Input data
--------

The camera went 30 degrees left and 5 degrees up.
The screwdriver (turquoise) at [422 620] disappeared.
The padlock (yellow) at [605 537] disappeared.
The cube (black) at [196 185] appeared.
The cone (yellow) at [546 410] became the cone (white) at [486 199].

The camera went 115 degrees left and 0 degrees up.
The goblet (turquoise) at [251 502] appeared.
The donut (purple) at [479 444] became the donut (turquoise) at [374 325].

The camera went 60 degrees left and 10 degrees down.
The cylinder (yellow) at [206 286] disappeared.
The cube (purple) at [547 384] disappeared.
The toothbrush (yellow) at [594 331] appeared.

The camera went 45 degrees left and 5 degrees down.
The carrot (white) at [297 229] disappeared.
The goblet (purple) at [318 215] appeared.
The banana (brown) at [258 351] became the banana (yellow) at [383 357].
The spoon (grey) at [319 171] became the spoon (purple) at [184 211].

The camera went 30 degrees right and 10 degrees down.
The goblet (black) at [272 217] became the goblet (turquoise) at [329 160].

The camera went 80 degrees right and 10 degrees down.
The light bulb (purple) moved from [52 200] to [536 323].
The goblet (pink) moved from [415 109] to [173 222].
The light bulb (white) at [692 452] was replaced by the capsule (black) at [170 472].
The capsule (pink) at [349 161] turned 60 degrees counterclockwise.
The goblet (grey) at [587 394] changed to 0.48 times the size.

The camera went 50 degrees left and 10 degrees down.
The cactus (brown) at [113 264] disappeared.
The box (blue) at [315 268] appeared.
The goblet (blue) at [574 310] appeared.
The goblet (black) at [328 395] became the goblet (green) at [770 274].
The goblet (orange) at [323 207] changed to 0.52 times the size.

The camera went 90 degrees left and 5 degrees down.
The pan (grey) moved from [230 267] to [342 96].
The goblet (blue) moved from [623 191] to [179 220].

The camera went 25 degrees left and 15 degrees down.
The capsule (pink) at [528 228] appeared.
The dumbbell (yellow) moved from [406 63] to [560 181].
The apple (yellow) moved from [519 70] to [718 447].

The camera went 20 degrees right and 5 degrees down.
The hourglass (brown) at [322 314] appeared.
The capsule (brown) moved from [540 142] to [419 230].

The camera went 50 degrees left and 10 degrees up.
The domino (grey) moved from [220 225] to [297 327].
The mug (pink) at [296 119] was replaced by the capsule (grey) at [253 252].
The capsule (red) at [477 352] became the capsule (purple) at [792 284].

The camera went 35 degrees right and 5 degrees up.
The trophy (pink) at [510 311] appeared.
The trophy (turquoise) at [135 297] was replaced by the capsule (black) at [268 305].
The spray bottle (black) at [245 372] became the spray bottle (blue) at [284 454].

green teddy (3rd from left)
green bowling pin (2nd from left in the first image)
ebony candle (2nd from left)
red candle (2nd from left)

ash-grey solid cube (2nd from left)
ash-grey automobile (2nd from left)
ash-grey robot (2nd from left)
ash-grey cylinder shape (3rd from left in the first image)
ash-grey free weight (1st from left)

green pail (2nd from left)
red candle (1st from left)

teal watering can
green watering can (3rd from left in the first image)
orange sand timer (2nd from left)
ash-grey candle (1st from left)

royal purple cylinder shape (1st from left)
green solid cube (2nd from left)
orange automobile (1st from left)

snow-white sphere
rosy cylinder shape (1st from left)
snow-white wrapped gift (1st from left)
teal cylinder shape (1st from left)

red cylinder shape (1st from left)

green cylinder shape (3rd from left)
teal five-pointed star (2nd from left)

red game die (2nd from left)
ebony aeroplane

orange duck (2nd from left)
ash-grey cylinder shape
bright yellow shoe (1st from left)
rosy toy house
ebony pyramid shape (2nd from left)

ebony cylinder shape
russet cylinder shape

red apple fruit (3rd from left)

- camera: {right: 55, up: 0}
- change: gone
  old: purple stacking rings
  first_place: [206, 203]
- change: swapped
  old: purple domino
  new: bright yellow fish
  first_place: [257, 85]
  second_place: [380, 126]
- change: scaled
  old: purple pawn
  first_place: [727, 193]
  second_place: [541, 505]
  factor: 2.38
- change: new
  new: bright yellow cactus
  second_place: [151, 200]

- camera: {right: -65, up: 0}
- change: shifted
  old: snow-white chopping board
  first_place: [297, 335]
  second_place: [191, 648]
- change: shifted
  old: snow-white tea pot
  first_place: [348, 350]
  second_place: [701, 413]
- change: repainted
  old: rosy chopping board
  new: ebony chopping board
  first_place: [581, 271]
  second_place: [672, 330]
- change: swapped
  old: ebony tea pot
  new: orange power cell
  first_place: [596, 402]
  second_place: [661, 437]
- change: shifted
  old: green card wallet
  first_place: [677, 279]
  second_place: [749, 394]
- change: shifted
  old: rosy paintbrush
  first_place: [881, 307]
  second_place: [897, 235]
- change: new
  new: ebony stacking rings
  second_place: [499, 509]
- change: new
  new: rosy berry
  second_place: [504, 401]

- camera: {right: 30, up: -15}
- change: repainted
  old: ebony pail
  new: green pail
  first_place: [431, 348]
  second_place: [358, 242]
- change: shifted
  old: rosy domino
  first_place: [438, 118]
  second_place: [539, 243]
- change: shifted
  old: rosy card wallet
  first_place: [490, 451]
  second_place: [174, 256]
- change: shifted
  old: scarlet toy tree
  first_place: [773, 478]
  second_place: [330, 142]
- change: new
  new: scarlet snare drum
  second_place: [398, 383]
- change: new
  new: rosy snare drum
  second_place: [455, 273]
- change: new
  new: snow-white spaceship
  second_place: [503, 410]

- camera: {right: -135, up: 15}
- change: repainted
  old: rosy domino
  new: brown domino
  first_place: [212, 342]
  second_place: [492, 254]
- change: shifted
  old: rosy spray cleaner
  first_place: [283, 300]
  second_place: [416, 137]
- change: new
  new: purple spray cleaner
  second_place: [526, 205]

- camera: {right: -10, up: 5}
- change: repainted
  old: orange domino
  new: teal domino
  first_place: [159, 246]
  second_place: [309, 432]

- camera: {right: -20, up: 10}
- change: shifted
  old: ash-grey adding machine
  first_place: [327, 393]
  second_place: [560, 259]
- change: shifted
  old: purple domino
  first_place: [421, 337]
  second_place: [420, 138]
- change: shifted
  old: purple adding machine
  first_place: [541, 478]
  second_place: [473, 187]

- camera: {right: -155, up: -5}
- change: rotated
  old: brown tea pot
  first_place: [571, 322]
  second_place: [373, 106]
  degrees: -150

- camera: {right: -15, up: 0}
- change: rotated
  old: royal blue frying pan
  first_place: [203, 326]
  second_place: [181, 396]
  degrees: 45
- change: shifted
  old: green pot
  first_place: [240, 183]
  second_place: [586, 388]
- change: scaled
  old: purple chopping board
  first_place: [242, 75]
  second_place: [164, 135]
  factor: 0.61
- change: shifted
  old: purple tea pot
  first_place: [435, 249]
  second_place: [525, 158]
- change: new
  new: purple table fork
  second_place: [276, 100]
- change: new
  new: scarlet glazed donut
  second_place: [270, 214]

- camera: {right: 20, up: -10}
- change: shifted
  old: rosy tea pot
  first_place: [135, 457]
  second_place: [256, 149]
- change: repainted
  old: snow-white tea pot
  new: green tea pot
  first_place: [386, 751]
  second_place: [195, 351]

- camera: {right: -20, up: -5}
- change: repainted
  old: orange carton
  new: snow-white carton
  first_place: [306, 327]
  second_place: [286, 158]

--------

What you have to do
Can you give every line above again, exactly as written?

Task result
The camera went 30 degrees left and 5 degrees up.
The screwdriver (turquoise) at [422 620] disappeared.
The padlock (yellow) at [605 537] disappeared.
The cube (black) at [196 185] appeared.
The cone (yellow) at [546 410] became the cone (white) at [486 199].

The camera went 115 degrees left and 0 degrees up.
The goblet (turquoise) at [251 502] appeared.
The donut (purple) at [479 444] became the donut (turquoise) at [374 325].

The camera went 60 degrees left and 10 degrees down.
The cylinder (yellow) at [206 286] disappeared.
The cube (purple) at [547 384] disappeared.
The toothbrush (yellow) at [594 331] appeared.

The camera went 45 degrees left and 5 degrees down.
The carrot (white) at [297 229] disappeared.
The goblet (purple) at [318 215] appeared.
The banana (brown) at [258 351] became the banana (yellow) at [383 357].
The spoon (grey) at [319 171] became the spoon (purple) at [184 211].

The camera went 30 degrees right and 10 degrees down.
The goblet (black) at [272 217] became the goblet (turquoise) at [329 160].

The camera went 80 degrees right and 10 degrees down.
The light bulb (purple) moved from [52 200] to [536 323].
The goblet (pink) moved from [415 109] to [173 222].
The light bulb (white) at [692 452] was replaced by the capsule (black) at [170 472].
The capsule (pink) at [349 161] turned 60 degrees counterclockwise.
The goblet (grey) at [587 394] changed to 0.48 times the size.

The camera went 50 degrees left and 10 degrees down.
The cactus (brown) at [113 264] disappeared.
The box (blue) at [315 268] appeared.
The goblet (blue) at [574 310] appeared.
The goblet (black) at [328 395] became the goblet (green) at [770 274].
The goblet (orange) at [323 207] changed to 0.52 times the size.

The camera went 90 degrees left and 5 degrees down.
The pan (grey) moved from [230 267] to [342 96].
The goblet (blue) moved from [623 191] to [179 220].

The camera went 25 degrees left and 15 degrees down.
The capsule (pink) at [528 228] appeared.
The dumbbell (yellow) moved from [406 63] to [560 181].
The apple (yellow) moved from [519 70] to [718 447].

The camera went 20 degrees right and 5 degrees down.
The hourglass (brown) at [322 314] appeared.
The capsule (brown) moved from [540 142] to [419 230].

The camera went 50 degrees left and 10 degrees up.
The domino (grey) moved from [220 225] to [297 327].
The mug (pink) at [296 119] was replaced by the capsule (grey) at [253 252].
The capsule (red) at [477 352] became the capsule (purple) at [792 284].

The camera went 35 degrees right and 5 degrees up.
The trophy (pink) at [510 311] appeared.
The trophy (turquoise) at [135 297] was replaced by the capsule (black) at [268 305].
The spray bottle (black) at [245 372] became the spray bottle (blue) at [284 454].

green teddy (3rd from left)
green bowling pin (2nd from left in the first image)
ebony candle (2nd from left)
red candle (2nd from left)

ash-grey solid cube (2nd from left)
ash-grey automobile (2nd from left)
ash-grey robot (2nd from left)
ash-grey cylinder shape (3rd from left in the first image)
ash-grey free weight (1st from left)

green pail (2nd from left)
red candle (1st from left)

teal watering can
green watering can (3rd from left in the first image)
orange sand timer (2nd from left)
ash-grey candle (1st from left)

royal purple cylinder shape (1st from left)
green solid cube (2nd from left)
orange automobile (1st from left)

snow-white sphere
rosy cylinder shape (1st from left)
snow-white wrapped gift (1st from left)
teal cylinder shape (1st from left)

red cylinder shape (1st from left)

green cylinder shape (3rd from left)
teal five-pointed star (2nd from left)

red game die (2nd from left)
ebony aeroplane

orange duck (2nd from left)
ash-grey cylinder shape
bright yellow shoe (1st from left)
rosy toy house
ebony pyramid shape (2nd from left)

ebony cylinder shape
russet cylinder shape

red apple fruit (3rd from left)

- camera: {right: 55, up: 0}
- change: gone
  old: purple stacking rings
  first_place: [206, 203]
- change: swapped
  old: purple domino
  new: bright yellow fish
  first_place: [257, 85]
  second_place: [380, 126]
- change: scaled
  old: purple pawn
  first_place: [727, 193]
  second_place: [541, 505]
  factor: 2.38
- change: new
  new: bright yellow cactus
  second_place: [151, 200]

- camera: {right: -65, up: 0}
- change: shifted
  old: snow-white chopping board
  first_place: [297, 335]
  second_place: [191, 648]
- change: shifted
  old: snow-white tea pot
  first_place: [348, 350]
  second_place: [701, 413]
- change: repainted
  old: rosy chopping board
  new: ebony chopping board
  first_place: [581, 271]
  second_place: [672, 330]
- change: swapped
  old: ebony tea pot
  new: orange power cell
  first_place: [596, 402]
  second_place: [661, 437]
- change: shifted
  old: green card wallet
  first_place: [677, 279]
  second_place: [749, 394]
- change: shifted
  old: rosy paintbrush
  first_place: [881, 307]
  second_place: [897, 235]
- change: new
  new: ebony stacking rings
  second_place: [499, 509]
- change: new
  new: rosy berry
  second_place: [504, 401]

- camera: {right: 30, up: -15}
- change: repainted
  old: ebony pail
  new: green pail
  first_place: [431, 348]
  second_place: [358, 242]
- change: shifted
  old: rosy domino
  first_place: [438, 118]
  second_place: [539, 243]
- change: shifted
  old: rosy card wallet
  first_place: [490, 451]
  second_place: [174, 256]
- change: shifted
  old: scarlet toy tree
  first_place: [773, 478]
  second_place: [330, 142]
- change: new
  new: scarlet snare drum
  second_place: [398, 383]
- change: new
  new: rosy snare drum
  second_place: [455, 273]
- change: new
  new: snow-white spaceship
  second_place: [503, 410]

- camera: {right: -135, up: 15}
- change: repainted
  old: rosy domino
  new: brown domino
  first_place: [212, 342]
  second_place: [492, 254]
- change: shifted
  old: rosy spray cleaner
  first_place: [283, 300]
  second_place: [416, 137]
- change: new
  new: purple spray cleaner
  second_place: [526, 205]

- camera: {right: -10, up: 5}
- change: repainted
  old: orange domino
  new: teal domino
  first_place: [159, 246]
  second_place: [309, 432]

- camera: {right: -20, up: 10}
- change: shifted
  old: ash-grey adding machine
  first_place: [327, 393]
  second_place: [560, 259]
- change: shifted
  old: purple domino
  first_place: [421, 337]
  second_place: [420, 138]
- change: shifted
  old: purple adding machine
  first_place: [541, 478]
  second_place: [473, 187]

- camera: {right: -155, up: -5}
- change: rotated
  old: brown tea pot
  first_place: [571, 322]
  second_place: [373, 106]
  degrees: -150

- camera: {right: -15, up: 0}
- change: rotated
  old: royal blue frying pan
  first_place: [203, 326]
  second_place: [181, 396]
  degrees: 45
- change: shifted
  old: green pot
  first_place: [240, 183]
  second_place: [586, 388]
- change: scaled
  old: purple chopping board
  first_place: [242, 75]
  second_place: [164, 135]
  factor: 0.61
- change: shifted
  old: purple tea pot
  first_place: [435, 249]
  second_place: [525, 158]
- change: new
  new: purple table fork
  second_place: [276, 100]
- change: new
  new: scarlet glazed donut
  second_place: [270, 214]

- camera: {right: 20, up: -10}
- change: shifted
  old: rosy tea pot
  first_place: [135, 457]
  second_place: [256, 149]
- change: repainted
  old: snow-white tea pot
  new: green tea pot
  first_place: [386, 751]
  second_place: [195, 351]

- camera: {right: -20, up: -5}
- change: repainted
  old: orange carton
  new: snow-white carton
  first_place: [306, 327]
  second_place: [286, 158]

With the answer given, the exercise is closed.